Task prompt – Render the lines below as a JSON list of strings, one string per line, leaving out blank lines and the pictures.

Stored data –
------------------------------------

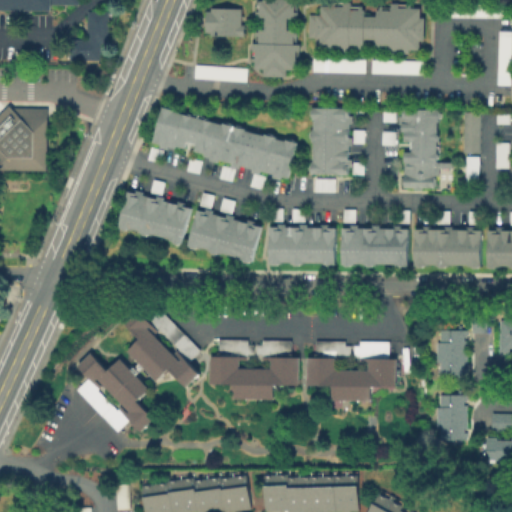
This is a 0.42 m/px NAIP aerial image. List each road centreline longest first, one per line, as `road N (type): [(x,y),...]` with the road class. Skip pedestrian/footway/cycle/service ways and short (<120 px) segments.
road 1 (residential): [(511,288),(52,279)]
road 2 (secondary): [(165,0),(52,279)]
road 3 (secondary): [(52,279),(0,393)]
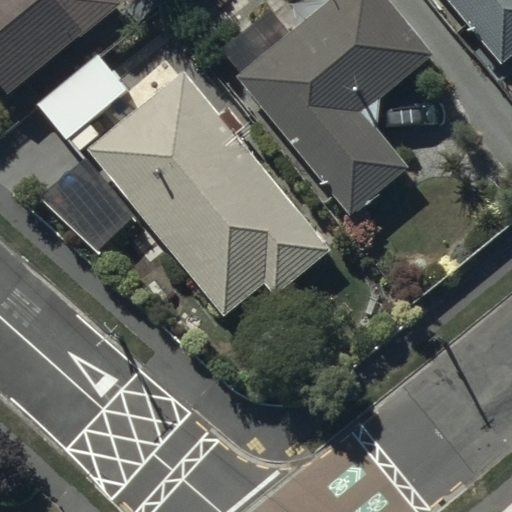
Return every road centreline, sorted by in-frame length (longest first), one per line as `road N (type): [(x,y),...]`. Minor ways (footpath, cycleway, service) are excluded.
road 1 (residential): [(217,511),(0,318)]
road 2 (residential): [(339,511),(511,371)]
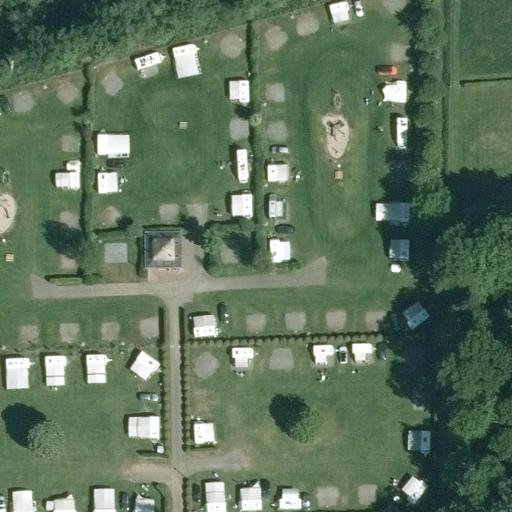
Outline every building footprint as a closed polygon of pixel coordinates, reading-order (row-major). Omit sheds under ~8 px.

------------------------------------

Output below –
[
  "This is a 0.42 m/px NAIP aerial image. List each road centreline longest first, one per line, as `road N (type): [(x,y),...]` with the road class. Skip pedestrian/footway/cycle/service ways and short (<120 px) segments.",
  "road 1 (residential): [(511,288),(52,279)]",
  "road 2 (secondary): [(165,0),(52,279)]",
  "road 3 (secondary): [(52,279),(0,393)]",
  "Return every road centreline, sorted by in-frame length (longest first), one per line as `road N (type): [(x,y),...]`. Minor ways (footpath, cycleway, service) are excluded.",
  "road 1 (residential): [(217,511),(0,318)]",
  "road 2 (residential): [(339,511),(511,371)]",
  "Outline every building footprint as a closed polygon of pixel coordinates, reading-order (row-major). Omit sheds under ~8 px."
]